### Exercise description
Find each line of the material that contains the string "bottom" and copy those lines in full.

### Stored rows
^^^^^^^^^^^^^^^^

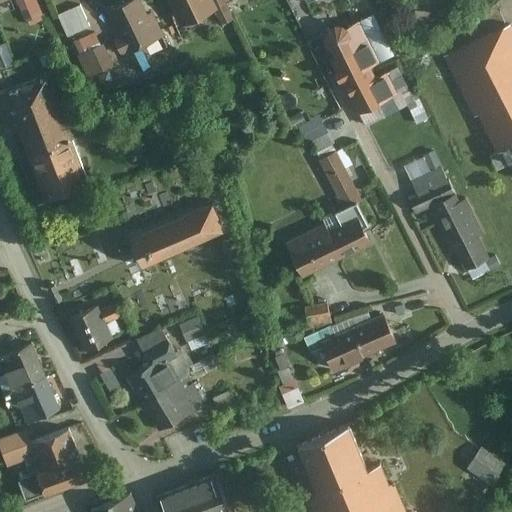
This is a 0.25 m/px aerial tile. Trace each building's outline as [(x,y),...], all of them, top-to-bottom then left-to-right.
[(36,0),(19,0),(28,21),(42,15),(36,0)] [(161,37),(142,0),(123,0),(108,7),(130,52),(161,37)] [(171,0),(183,24),(213,9),(221,27),(235,20),(225,0),(171,0)] [(101,48),(81,5),(60,14),(80,58),(101,48)] [(327,34),(326,39),(329,45),(334,49),(341,49),(344,54),(338,56),(331,59),(345,85),(373,72),(369,66),(393,54),(383,34),(380,35),(371,17),(347,29),(342,26),(336,25),(330,28),(327,34)] [(511,31),(508,23),(451,52),(511,167),(511,31)] [(97,174),(54,67),(0,88),(0,105),(10,131),(19,127),(46,194),(97,174)] [(373,72),(345,85),(358,112),(396,93),(386,73),(376,78),(373,72)] [(333,142),(317,151),(321,159),(343,201),(346,206),(357,200),(358,201),(361,199),(344,167),(353,163),(344,146),(337,150),(333,142)] [(433,201),(465,267),(486,256),(476,235),(486,231),(467,193),(460,196),(450,175),(410,195),(417,209),(433,201)] [(129,232),(142,264),(225,231),(212,198),(129,232)] [(325,222),(312,228),(329,261),(334,259),(370,241),(363,226),(369,224),(358,201),(357,200),(346,206),(343,201),(333,206),(336,211),(324,217),(325,222)] [(312,228),(288,240),(304,273),(329,261),(312,228)] [(329,300),(304,302),(307,326),(332,323),(329,300)] [(98,304),(70,316),(86,348),(112,335),(106,321),(120,315),(115,302),(99,308),(98,304)] [(381,305),(349,320),(365,353),(397,338),(381,305)] [(184,317),(191,346),(211,341),(204,312),(184,317)] [(349,320),(316,336),(332,369),(365,353),(349,320)] [(32,343),(0,356),(0,357),(13,388),(46,375),(32,343)] [(169,344),(123,371),(140,400),(187,372),(169,344)] [(187,372),(140,400),(158,429),(204,401),(187,372)] [(46,375),(13,388),(27,421),(59,408),(46,375)] [(282,381),(290,403),(306,397),(298,375),(282,381)] [(407,511),(385,456),(372,461),(354,415),(301,436),(321,486),(304,492),(311,511),(407,511)] [(24,428),(0,437),(0,443),(9,465),(36,454),(42,469),(18,478),(26,498),(89,474),(81,455),(79,456),(69,426),(29,441),(24,428)] [(511,459),(481,443),(468,467),(498,483),(511,459)] [(168,502),(159,504),(162,511),(235,511),(238,511),(219,468),(162,487),(168,502)] [(139,511),(131,491),(90,508),(92,511),(139,511)]
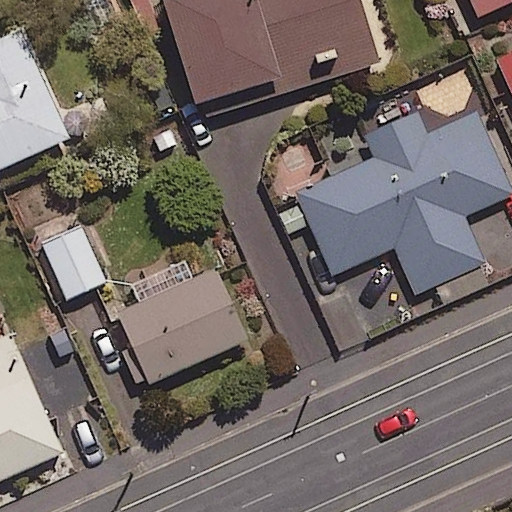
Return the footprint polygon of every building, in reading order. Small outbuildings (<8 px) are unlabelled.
[(380,59),(360,0),(163,0),(195,96),(280,68),(287,89),(380,59)] [(472,0),(478,12),(505,0),(472,0)] [(0,164),(69,134),(20,26),(0,34),(0,164)] [(511,86),(511,47),(498,54),(511,86)] [(393,244),(415,290),(484,257),(463,214),(511,190),(511,173),(480,107),(429,131),(418,108),(366,133),(376,154),(296,192),(334,272),(393,244)] [(104,279),(81,224),(43,240),(66,295),(104,279)] [(185,279),(177,260),(132,278),(141,299),(118,309),(147,378),(245,336),(216,266),(185,279)] [(490,285),(481,265),(436,286),(445,305),(490,285)] [(0,331),(0,474),(61,449),(47,418),(79,404),(41,314),(0,331)]
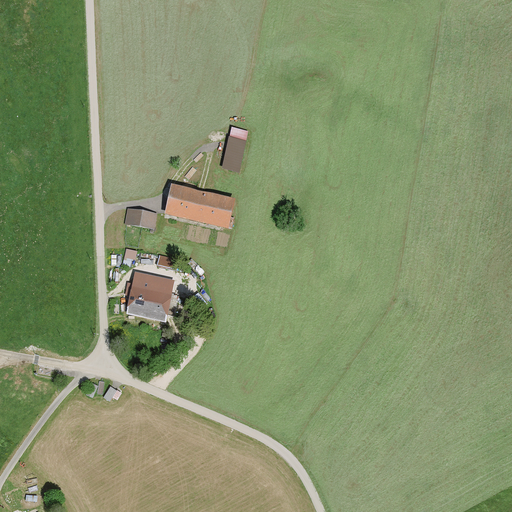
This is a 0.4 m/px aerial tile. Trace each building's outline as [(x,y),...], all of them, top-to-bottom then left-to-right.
[(247,134),(234,131),(225,169),(238,172),(247,134)] [(196,194),(174,189),(168,214),(226,228),(232,203),(203,196),(206,185),(198,183),(196,194)] [(155,215),(129,211),(127,225),(153,229),(155,215)] [(137,252),(127,250),(123,266),(130,268),(132,259),(135,260),(137,252)] [(171,285),(136,278),(134,288),(130,287),(129,291),(133,292),(129,314),(165,321),(166,315),(175,317),(179,297),(174,296),(176,289),(171,288),(171,285)] [(98,387),(92,384),(87,395),(93,398),(98,387)] [(120,394),(111,388),(104,398),(110,402),(113,397),(117,399),(120,394)]
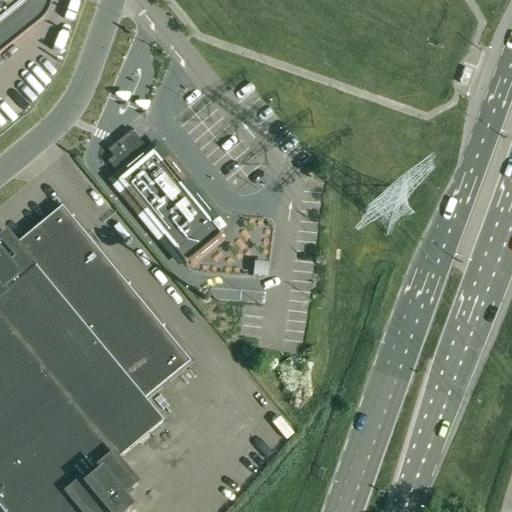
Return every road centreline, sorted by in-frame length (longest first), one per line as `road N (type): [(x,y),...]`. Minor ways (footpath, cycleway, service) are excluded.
road 1 (primary): [(511,63),(345,511)]
road 2 (primary): [(401,511),(487,271)]
road 3 (unclassified): [(113,0),(76,100),(0,171)]
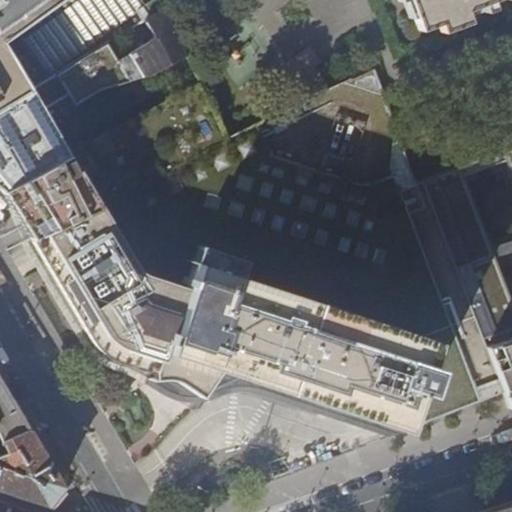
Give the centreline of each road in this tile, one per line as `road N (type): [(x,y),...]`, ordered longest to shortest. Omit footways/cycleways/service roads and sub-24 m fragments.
road 1 (residential): [(111,511),(0,319)]
road 2 (residential): [(330,511),(511,452)]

^^^^^^^^^^^^^^^^

### Expected answer
This is a 0.25 m/px aerial tile. Trace each building's outline as [(x,y),...], all of them, top-to-bottom then left-to-right.
This is a 0.4 m/px aerial tile. Trace each building's outline as [(x,y),...], all of them, top-to-bottom then left-to-right.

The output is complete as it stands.